YOUR OBJECTIVE:
Write the records out exactly as shown. No pictures.

Pixel coordinate polygons
********

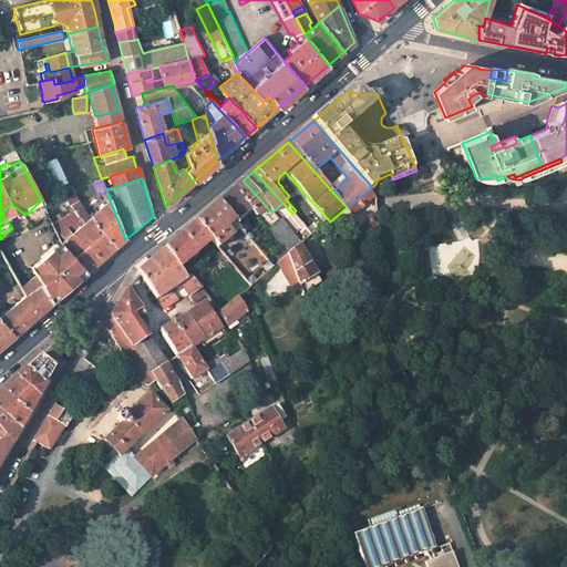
[(247,208),(255,217),(266,206),(243,181),(236,187),(230,191),(247,208)]
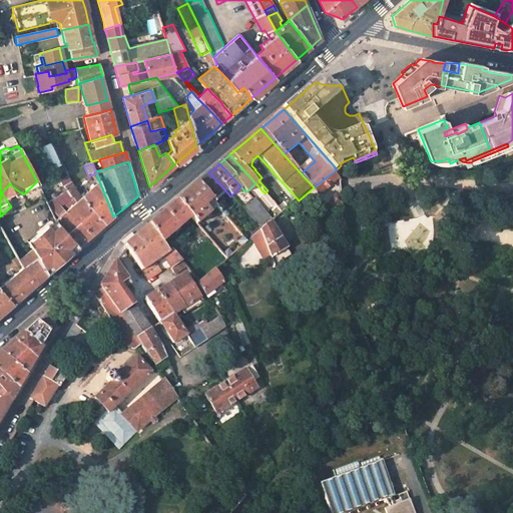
[(337,169),(315,186),(322,194),(342,179),(341,165),(337,169)]
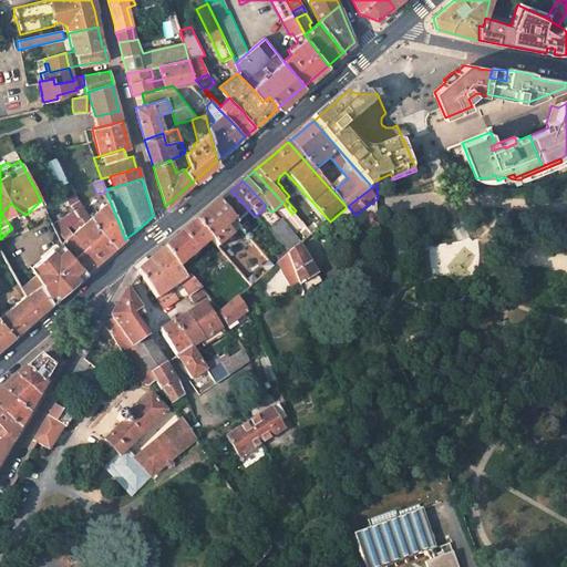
[(219,200),(215,204),(238,229),(241,233),(247,228),(237,217),(247,208),(230,191),(219,200)]
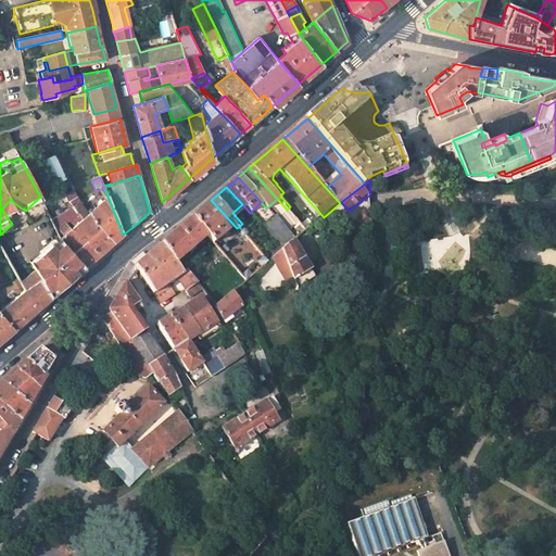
[(76,197),(70,201),(74,206),(63,213),(52,220),(61,238),(86,267),(102,253),(113,244),(89,213),(76,197)]
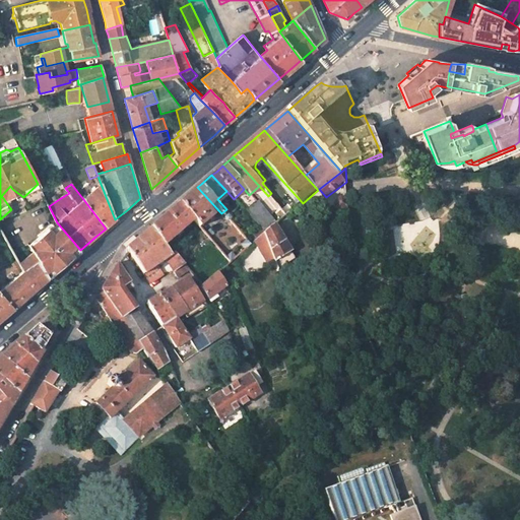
[(83,199),(106,229),(111,223),(115,219),(101,184),(83,199)]
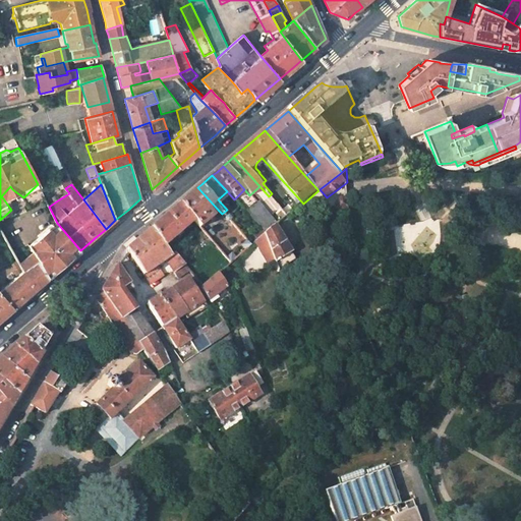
[(187,196),(179,204),(193,220),(199,227),(219,211),(197,187),(187,196)]
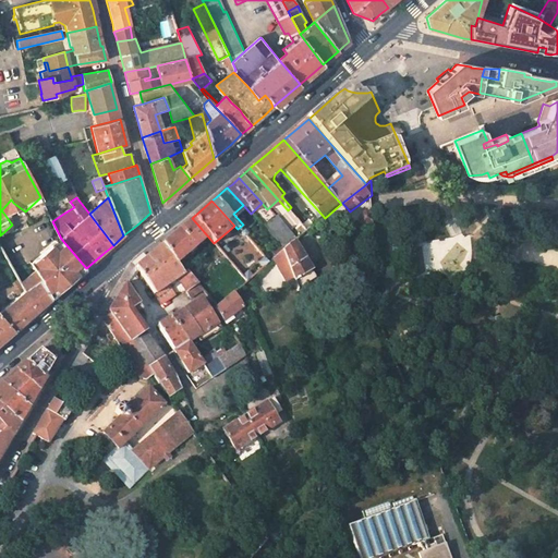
[(367,213),(364,214),(361,216),(362,219),(364,222),(368,222),(372,220),(371,216),(367,213)]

********

THE COMPLETED TASK:
[(247,208),(255,217),(266,206),(243,181),(236,187),(230,191),(247,208)]
[(337,169),(315,186),(322,194),(342,179),(341,165),(337,169)]
[(219,200),(215,204),(238,229),(241,233),(247,228),(237,217),(247,208),(230,191),(219,200)]
[(76,197),(70,201),(74,206),(63,213),(52,220),(61,238),(86,267),(102,253),(113,244),(89,213),(76,197)]
[(83,199),(106,229),(111,223),(115,219),(101,184),(83,199)]
[(187,196),(179,204),(193,220),(199,227),(219,211),(197,187),(187,196)]
[(367,213),(364,214),(361,216),(362,219),(364,222),(368,222),(372,220),(371,216),(367,213)]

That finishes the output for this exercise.